_What is being asked_
Repeat the stretch of entries below from the line with "SW2: button (GND, RESET)" through the line with "U3 pin VIN: NET10 -> none". Include both ends and add nothing.

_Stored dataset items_

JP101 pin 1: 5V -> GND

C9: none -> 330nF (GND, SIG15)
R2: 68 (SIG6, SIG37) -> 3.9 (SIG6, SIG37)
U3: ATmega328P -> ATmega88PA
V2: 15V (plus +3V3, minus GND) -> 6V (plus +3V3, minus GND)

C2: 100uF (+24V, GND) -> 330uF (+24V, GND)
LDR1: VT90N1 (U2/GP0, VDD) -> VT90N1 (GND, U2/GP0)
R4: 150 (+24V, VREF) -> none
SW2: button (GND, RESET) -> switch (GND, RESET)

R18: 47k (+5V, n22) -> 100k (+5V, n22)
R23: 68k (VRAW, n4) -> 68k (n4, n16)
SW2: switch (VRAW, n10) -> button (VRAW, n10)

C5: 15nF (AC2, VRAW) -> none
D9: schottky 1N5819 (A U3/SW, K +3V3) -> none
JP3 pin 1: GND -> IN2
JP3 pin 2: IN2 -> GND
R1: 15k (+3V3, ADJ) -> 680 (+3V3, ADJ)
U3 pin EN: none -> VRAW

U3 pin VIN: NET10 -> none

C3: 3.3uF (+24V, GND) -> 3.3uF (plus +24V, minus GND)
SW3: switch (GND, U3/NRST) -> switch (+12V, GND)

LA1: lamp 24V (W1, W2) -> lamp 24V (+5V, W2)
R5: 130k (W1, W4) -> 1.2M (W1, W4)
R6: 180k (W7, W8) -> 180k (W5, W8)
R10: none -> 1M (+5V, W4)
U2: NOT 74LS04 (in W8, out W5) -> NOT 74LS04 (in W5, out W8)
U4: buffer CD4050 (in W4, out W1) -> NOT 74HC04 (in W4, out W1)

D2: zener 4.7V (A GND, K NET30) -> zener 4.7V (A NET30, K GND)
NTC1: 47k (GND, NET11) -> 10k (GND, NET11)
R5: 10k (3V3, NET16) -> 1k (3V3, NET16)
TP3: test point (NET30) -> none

_Reply_
SW2: button (GND, RESET) -> switch (GND, RESET)

R18: 47k (+5V, n22) -> 100k (+5V, n22)
R23: 68k (VRAW, n4) -> 68k (n4, n16)
SW2: switch (VRAW, n10) -> button (VRAW, n10)

C5: 15nF (AC2, VRAW) -> none
D9: schottky 1N5819 (A U3/SW, K +3V3) -> none
JP3 pin 1: GND -> IN2
JP3 pin 2: IN2 -> GND
R1: 15k (+3V3, ADJ) -> 680 (+3V3, ADJ)
U3 pin EN: none -> VRAW

U3 pin VIN: NET10 -> none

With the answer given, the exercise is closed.